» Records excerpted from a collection

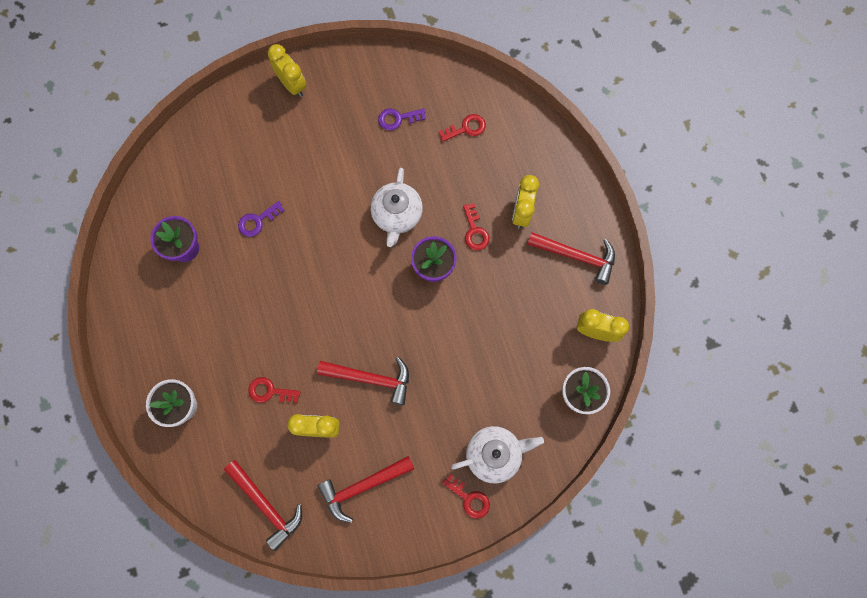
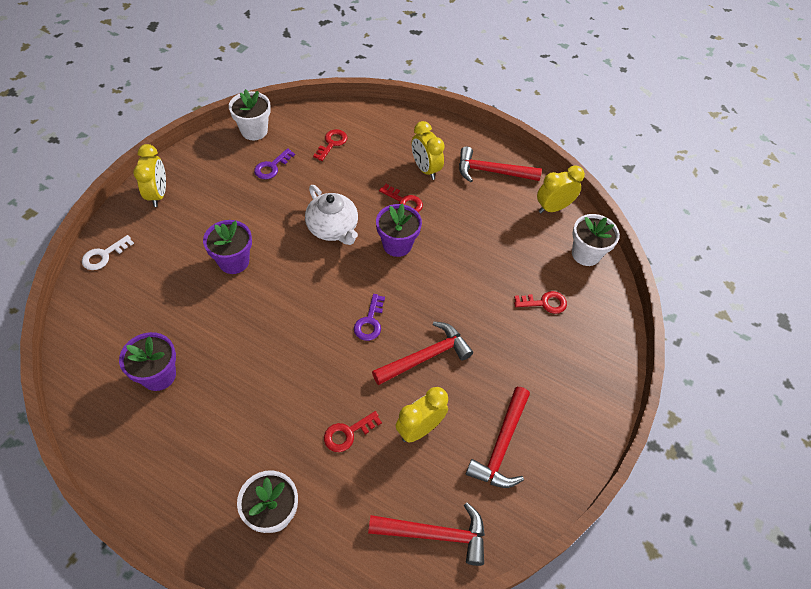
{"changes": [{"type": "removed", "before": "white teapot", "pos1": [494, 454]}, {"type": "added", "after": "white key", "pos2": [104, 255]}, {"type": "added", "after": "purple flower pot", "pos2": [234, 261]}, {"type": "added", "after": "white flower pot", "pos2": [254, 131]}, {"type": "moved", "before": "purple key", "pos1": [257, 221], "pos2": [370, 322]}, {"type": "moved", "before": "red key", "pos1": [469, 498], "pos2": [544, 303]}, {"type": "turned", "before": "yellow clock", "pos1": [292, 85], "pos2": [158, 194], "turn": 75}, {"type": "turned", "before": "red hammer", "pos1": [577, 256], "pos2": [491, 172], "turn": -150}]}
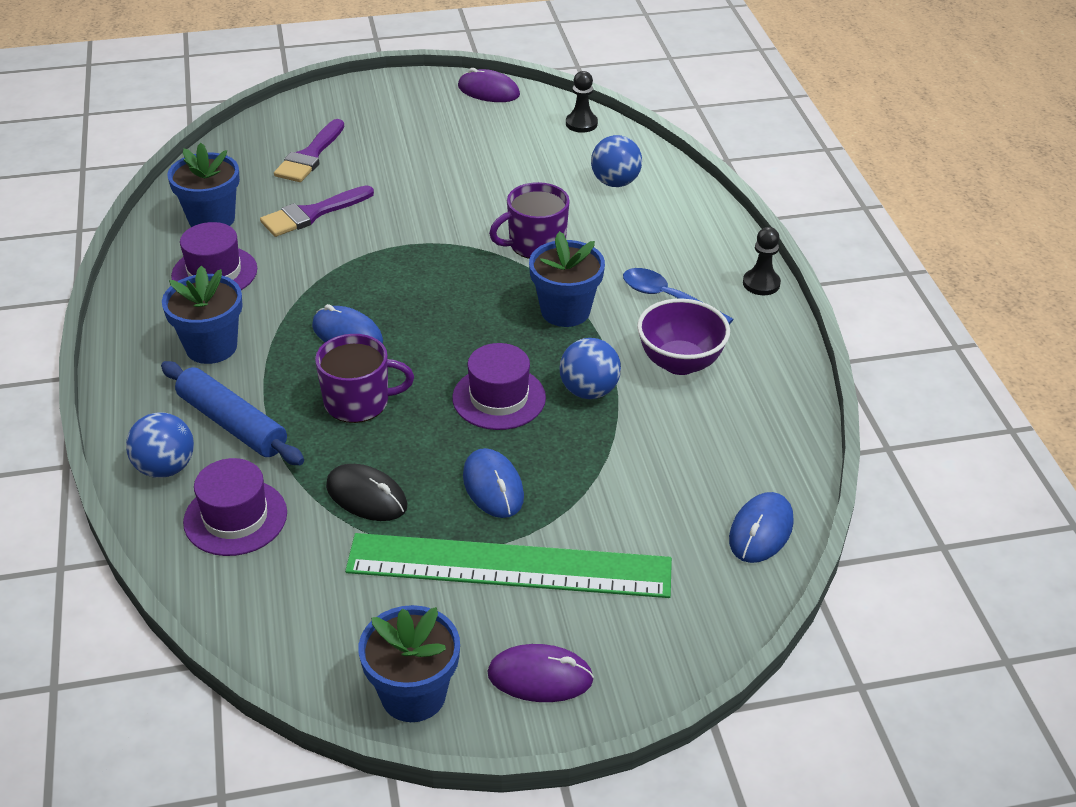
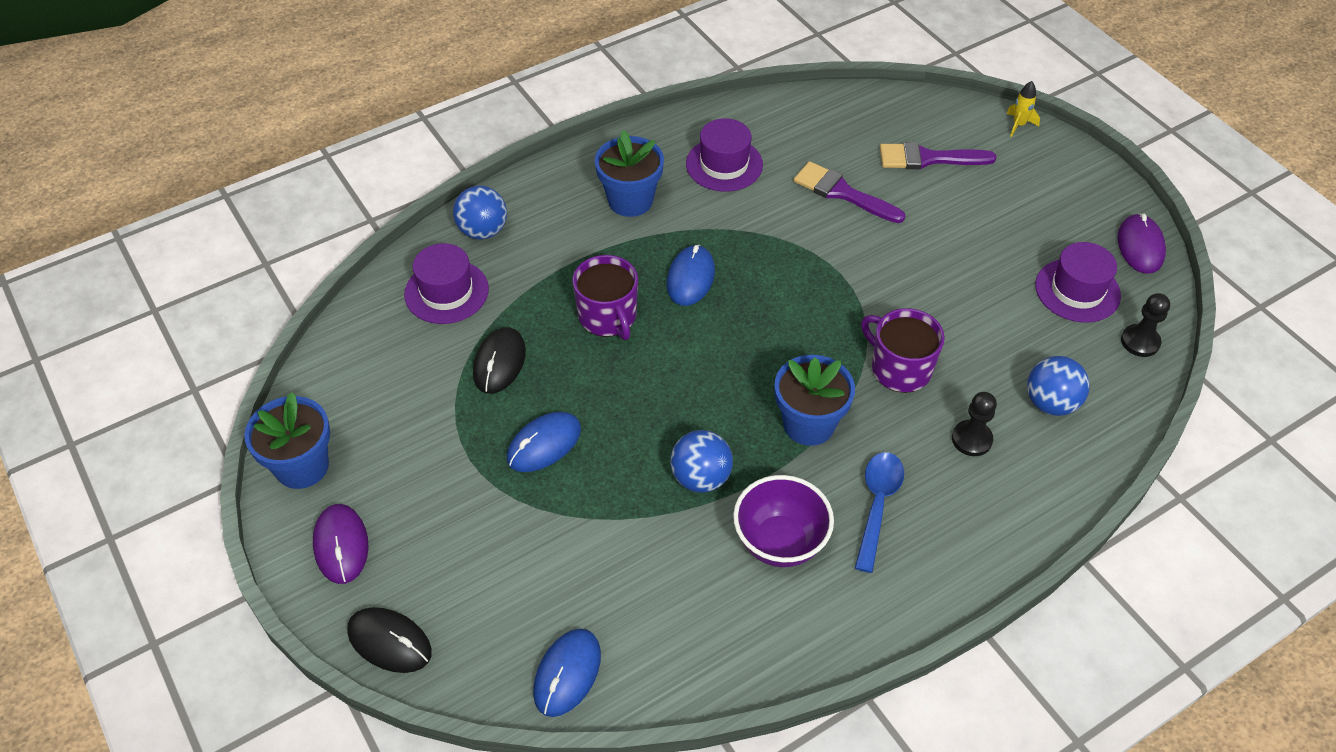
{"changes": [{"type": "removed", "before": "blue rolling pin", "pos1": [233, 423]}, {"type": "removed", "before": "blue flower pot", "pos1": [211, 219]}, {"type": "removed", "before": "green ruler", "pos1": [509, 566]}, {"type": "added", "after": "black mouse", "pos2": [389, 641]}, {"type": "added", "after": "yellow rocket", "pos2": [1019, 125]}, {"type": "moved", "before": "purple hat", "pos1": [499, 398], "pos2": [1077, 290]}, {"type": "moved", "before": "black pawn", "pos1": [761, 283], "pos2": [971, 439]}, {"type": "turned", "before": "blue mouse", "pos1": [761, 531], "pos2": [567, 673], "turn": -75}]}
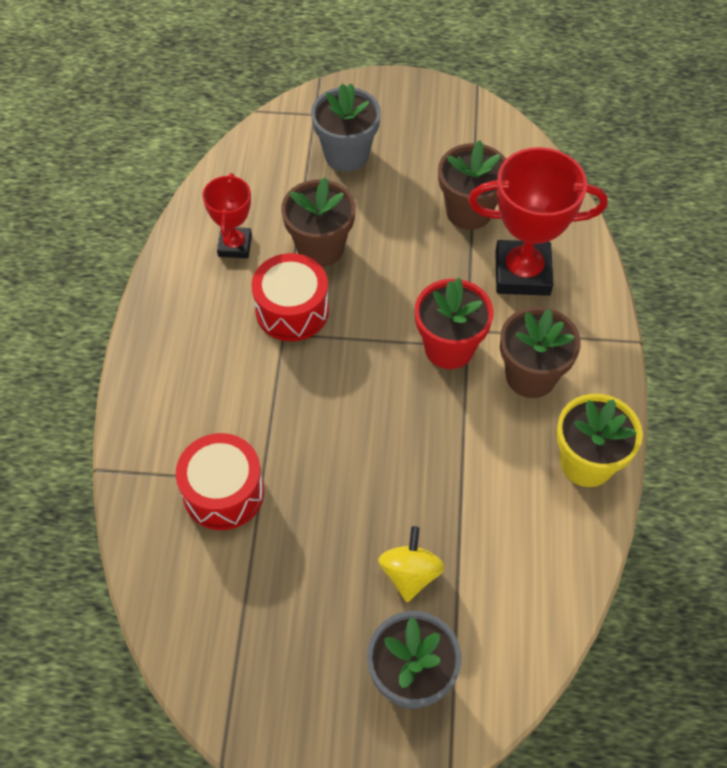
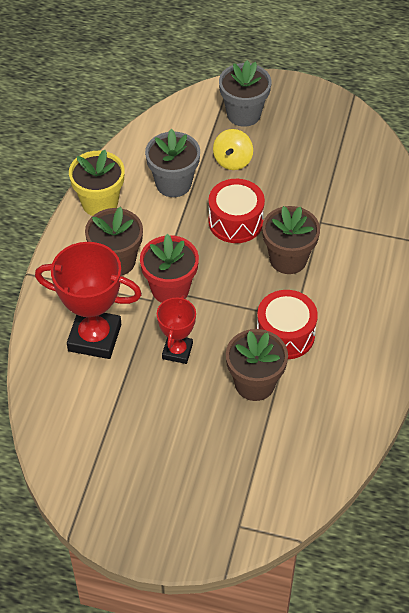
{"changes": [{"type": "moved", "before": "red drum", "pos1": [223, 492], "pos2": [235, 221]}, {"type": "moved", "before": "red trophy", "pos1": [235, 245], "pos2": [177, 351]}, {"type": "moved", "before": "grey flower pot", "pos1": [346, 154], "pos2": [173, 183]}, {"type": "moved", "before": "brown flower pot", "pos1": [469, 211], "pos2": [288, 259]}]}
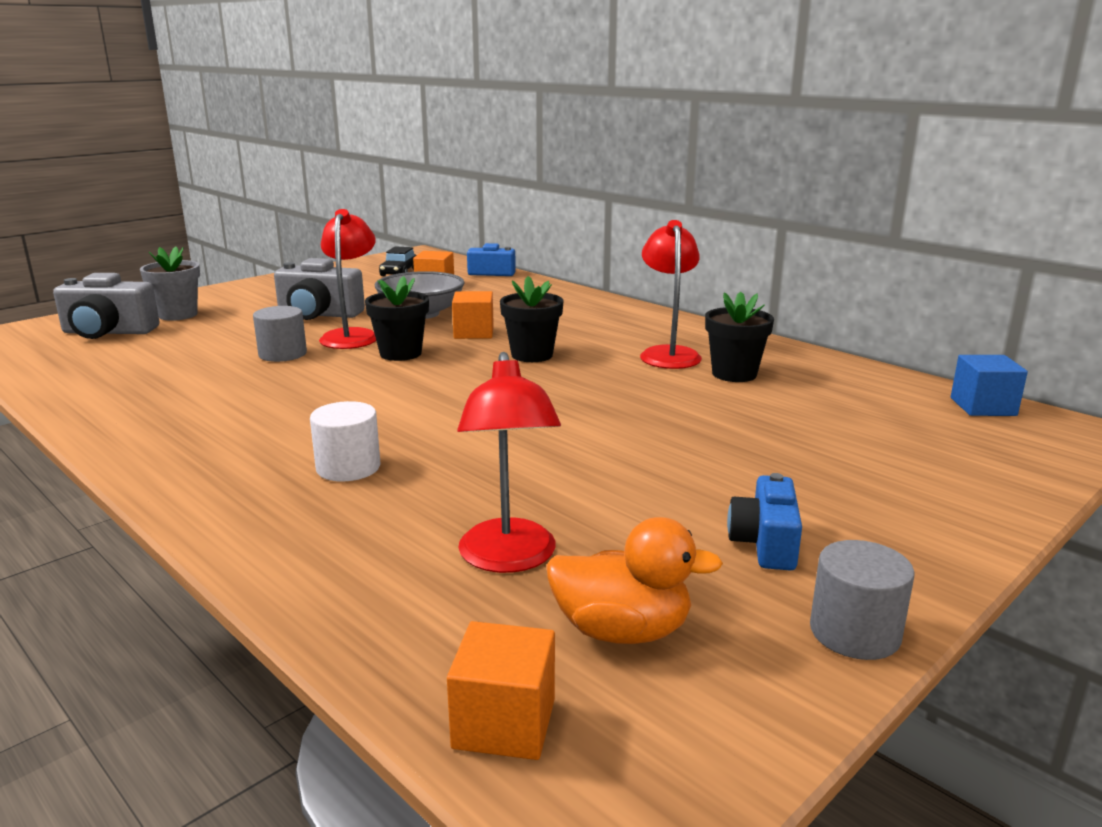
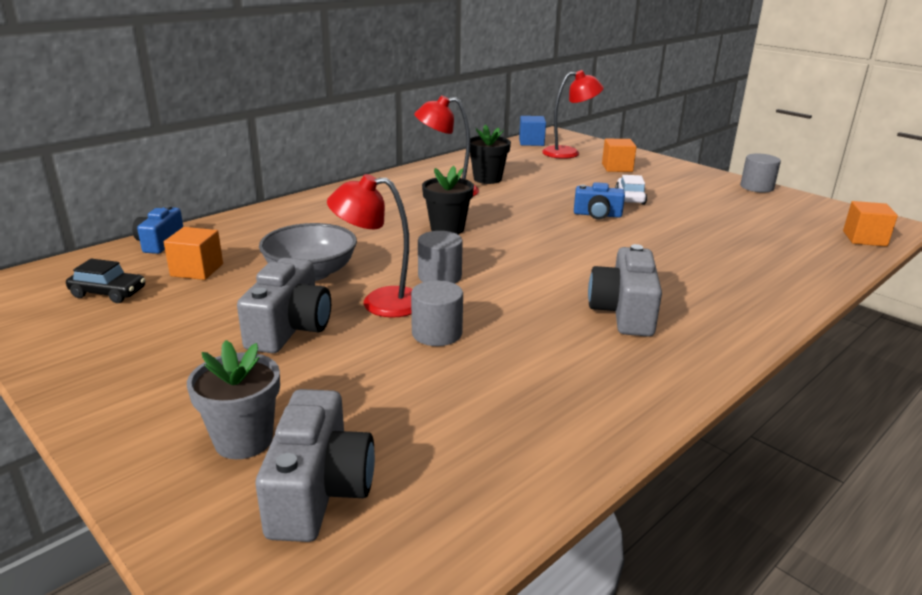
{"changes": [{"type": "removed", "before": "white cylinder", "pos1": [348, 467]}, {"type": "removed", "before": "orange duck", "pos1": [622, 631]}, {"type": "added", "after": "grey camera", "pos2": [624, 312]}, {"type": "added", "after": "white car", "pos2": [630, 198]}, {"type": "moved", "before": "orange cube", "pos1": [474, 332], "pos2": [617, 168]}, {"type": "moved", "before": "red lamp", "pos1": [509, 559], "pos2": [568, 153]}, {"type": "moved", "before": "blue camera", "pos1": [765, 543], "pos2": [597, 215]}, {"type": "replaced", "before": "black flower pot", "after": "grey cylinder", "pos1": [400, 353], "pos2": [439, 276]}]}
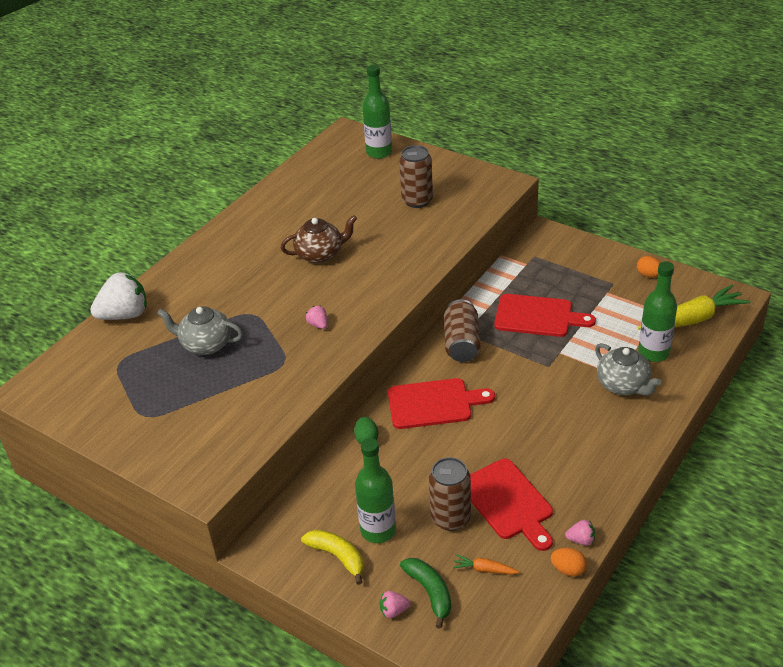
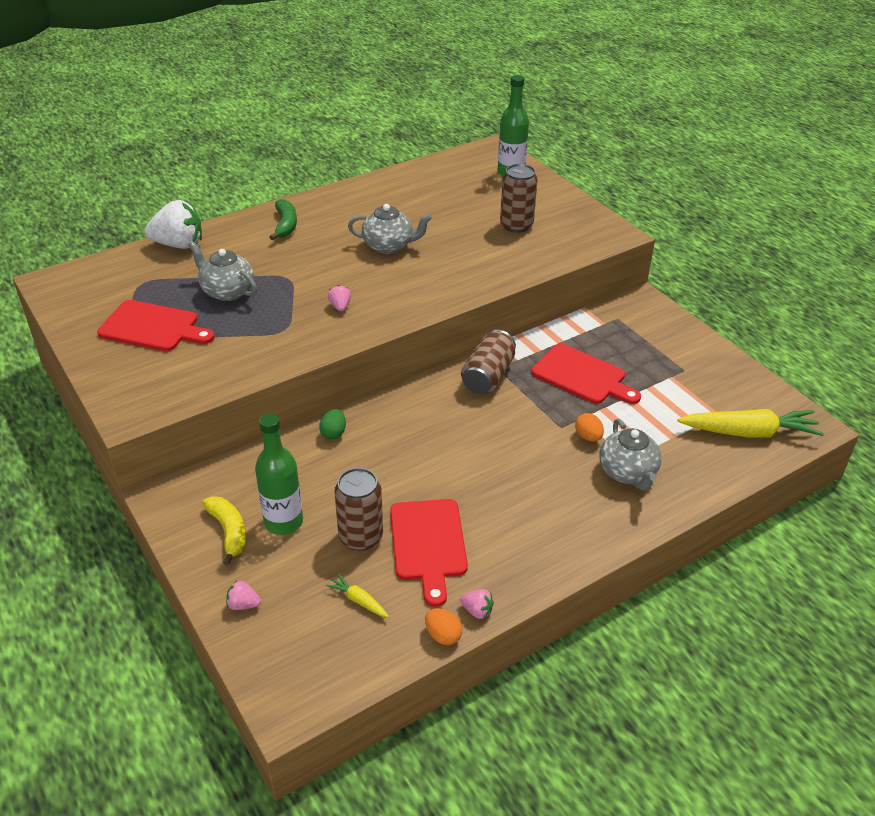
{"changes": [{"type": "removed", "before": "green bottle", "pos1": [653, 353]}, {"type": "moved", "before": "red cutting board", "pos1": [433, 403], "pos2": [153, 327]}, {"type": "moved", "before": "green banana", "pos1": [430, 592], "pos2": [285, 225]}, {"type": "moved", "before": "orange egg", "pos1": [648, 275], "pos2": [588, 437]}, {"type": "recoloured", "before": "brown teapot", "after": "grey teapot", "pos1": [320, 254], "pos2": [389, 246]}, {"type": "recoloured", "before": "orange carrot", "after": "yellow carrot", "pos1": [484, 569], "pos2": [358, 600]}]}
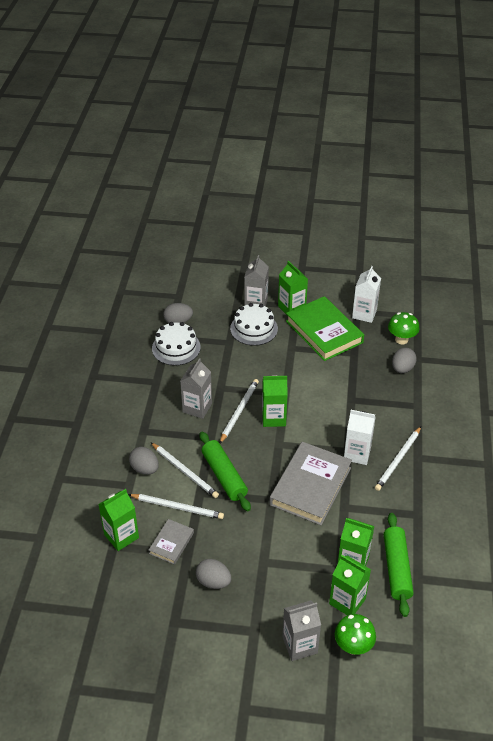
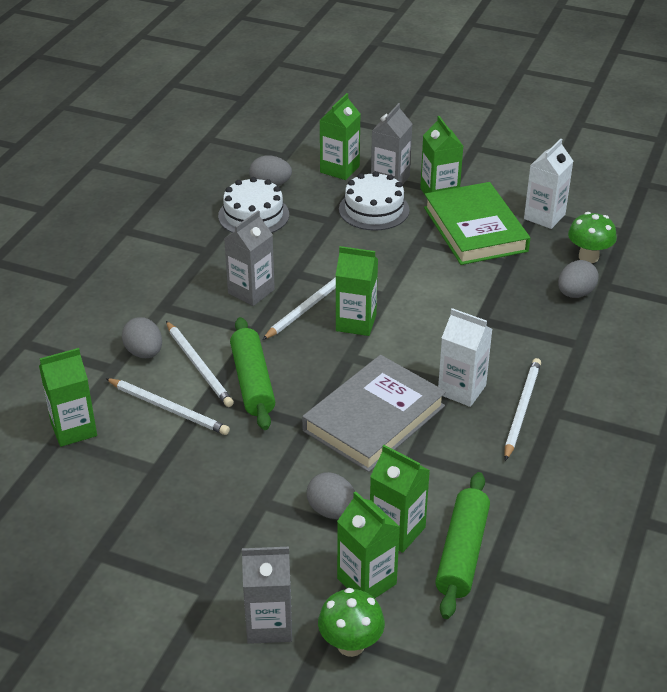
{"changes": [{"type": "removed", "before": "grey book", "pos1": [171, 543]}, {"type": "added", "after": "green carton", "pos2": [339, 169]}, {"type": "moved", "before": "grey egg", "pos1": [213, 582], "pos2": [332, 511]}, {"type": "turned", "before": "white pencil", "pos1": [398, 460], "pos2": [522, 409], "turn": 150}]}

» Task goal
All of the entries above should be duplicated exactly, except for the pictures.

» Your solution
{"changes": [{"type": "removed", "before": "white teapot", "pos1": [494, 454]}, {"type": "added", "after": "white key", "pos2": [104, 255]}, {"type": "added", "after": "purple flower pot", "pos2": [234, 261]}, {"type": "added", "after": "white flower pot", "pos2": [254, 131]}, {"type": "moved", "before": "purple key", "pos1": [257, 221], "pos2": [370, 322]}, {"type": "moved", "before": "red key", "pos1": [469, 498], "pos2": [544, 303]}, {"type": "turned", "before": "yellow clock", "pos1": [292, 85], "pos2": [158, 194], "turn": 75}, {"type": "turned", "before": "red hammer", "pos1": [577, 256], "pos2": [491, 172], "turn": -150}]}
{"changes": [{"type": "removed", "before": "blue rolling pin", "pos1": [233, 423]}, {"type": "removed", "before": "blue flower pot", "pos1": [211, 219]}, {"type": "removed", "before": "green ruler", "pos1": [509, 566]}, {"type": "added", "after": "black mouse", "pos2": [389, 641]}, {"type": "added", "after": "yellow rocket", "pos2": [1019, 125]}, {"type": "moved", "before": "purple hat", "pos1": [499, 398], "pos2": [1077, 290]}, {"type": "moved", "before": "black pawn", "pos1": [761, 283], "pos2": [971, 439]}, {"type": "turned", "before": "blue mouse", "pos1": [761, 531], "pos2": [567, 673], "turn": -75}]}
{"changes": [{"type": "moved", "before": "red drum", "pos1": [223, 492], "pos2": [235, 221]}, {"type": "moved", "before": "red trophy", "pos1": [235, 245], "pos2": [177, 351]}, {"type": "moved", "before": "grey flower pot", "pos1": [346, 154], "pos2": [173, 183]}, {"type": "moved", "before": "brown flower pot", "pos1": [469, 211], "pos2": [288, 259]}]}
{"changes": [{"type": "removed", "before": "white cylinder", "pos1": [348, 467]}, {"type": "removed", "before": "orange duck", "pos1": [622, 631]}, {"type": "added", "after": "grey camera", "pos2": [624, 312]}, {"type": "added", "after": "white car", "pos2": [630, 198]}, {"type": "moved", "before": "orange cube", "pos1": [474, 332], "pos2": [617, 168]}, {"type": "moved", "before": "red lamp", "pos1": [509, 559], "pos2": [568, 153]}, {"type": "moved", "before": "blue camera", "pos1": [765, 543], "pos2": [597, 215]}, {"type": "replaced", "before": "black flower pot", "after": "grey cylinder", "pos1": [400, 353], "pos2": [439, 276]}]}
{"changes": [{"type": "removed", "before": "green bottle", "pos1": [653, 353]}, {"type": "moved", "before": "red cutting board", "pos1": [433, 403], "pos2": [153, 327]}, {"type": "moved", "before": "green banana", "pos1": [430, 592], "pos2": [285, 225]}, {"type": "moved", "before": "orange egg", "pos1": [648, 275], "pos2": [588, 437]}, {"type": "recoloured", "before": "brown teapot", "after": "grey teapot", "pos1": [320, 254], "pos2": [389, 246]}, {"type": "recoloured", "before": "orange carrot", "after": "yellow carrot", "pos1": [484, 569], "pos2": [358, 600]}]}
{"changes": [{"type": "removed", "before": "grey book", "pos1": [171, 543]}, {"type": "added", "after": "green carton", "pos2": [339, 169]}, {"type": "moved", "before": "grey egg", "pos1": [213, 582], "pos2": [332, 511]}, {"type": "turned", "before": "white pencil", "pos1": [398, 460], "pos2": [522, 409], "turn": 150}]}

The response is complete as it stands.